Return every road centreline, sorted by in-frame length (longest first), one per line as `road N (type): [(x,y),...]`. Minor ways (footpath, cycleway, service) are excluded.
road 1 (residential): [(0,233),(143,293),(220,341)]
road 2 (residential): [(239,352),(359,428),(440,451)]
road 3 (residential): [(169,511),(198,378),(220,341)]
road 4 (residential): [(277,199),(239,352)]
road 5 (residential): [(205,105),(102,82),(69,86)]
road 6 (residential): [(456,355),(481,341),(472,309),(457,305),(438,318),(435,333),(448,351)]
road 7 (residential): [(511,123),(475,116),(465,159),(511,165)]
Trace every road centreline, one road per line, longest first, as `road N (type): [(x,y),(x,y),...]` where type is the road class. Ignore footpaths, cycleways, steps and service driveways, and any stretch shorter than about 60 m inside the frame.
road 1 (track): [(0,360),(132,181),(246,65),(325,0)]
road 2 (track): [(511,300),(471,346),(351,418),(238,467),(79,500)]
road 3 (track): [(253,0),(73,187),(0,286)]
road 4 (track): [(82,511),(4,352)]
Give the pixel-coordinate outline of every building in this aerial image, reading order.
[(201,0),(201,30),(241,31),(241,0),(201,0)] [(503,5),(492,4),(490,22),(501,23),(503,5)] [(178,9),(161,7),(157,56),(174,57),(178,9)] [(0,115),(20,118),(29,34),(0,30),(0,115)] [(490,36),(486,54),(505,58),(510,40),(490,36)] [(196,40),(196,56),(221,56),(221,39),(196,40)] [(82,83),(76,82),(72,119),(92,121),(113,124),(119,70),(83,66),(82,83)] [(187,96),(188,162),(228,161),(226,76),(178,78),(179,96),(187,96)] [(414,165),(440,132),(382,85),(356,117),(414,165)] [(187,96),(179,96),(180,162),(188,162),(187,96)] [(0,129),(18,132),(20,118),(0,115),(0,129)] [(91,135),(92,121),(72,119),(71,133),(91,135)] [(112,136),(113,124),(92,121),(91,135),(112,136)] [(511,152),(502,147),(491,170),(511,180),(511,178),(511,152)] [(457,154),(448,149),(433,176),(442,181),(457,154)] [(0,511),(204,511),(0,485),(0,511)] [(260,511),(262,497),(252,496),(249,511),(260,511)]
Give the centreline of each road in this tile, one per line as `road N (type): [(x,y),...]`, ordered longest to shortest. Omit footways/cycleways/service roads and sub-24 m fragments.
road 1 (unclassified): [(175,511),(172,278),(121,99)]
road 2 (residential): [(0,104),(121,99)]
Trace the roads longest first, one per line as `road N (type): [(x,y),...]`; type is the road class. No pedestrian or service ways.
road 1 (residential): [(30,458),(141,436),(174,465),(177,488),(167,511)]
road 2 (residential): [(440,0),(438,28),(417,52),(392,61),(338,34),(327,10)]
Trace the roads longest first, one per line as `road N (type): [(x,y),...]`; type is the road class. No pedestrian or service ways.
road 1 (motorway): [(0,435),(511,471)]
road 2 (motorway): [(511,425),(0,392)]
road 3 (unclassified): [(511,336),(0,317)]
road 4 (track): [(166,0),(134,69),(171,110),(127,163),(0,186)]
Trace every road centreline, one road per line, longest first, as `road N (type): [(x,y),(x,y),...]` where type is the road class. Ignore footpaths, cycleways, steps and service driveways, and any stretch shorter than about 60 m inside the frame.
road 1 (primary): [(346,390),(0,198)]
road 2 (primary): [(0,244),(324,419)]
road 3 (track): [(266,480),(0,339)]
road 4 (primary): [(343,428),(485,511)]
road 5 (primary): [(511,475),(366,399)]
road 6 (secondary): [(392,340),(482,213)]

________

**Objective**
Copy out the material above between the line holding "Give the centreline" and the line holding "road 2 (residential): [(0,104),(121,99)]", inclusive, without changing a character.

**Answer to this problem**
Give the centreline of each road in this tile, one per line as `road N (type): [(x,y),...]`, ordered longest to shortest. Omit footways/cycleways/service roads and sub-24 m fragments.
road 1 (unclassified): [(175,511),(172,278),(121,99)]
road 2 (residential): [(0,104),(121,99)]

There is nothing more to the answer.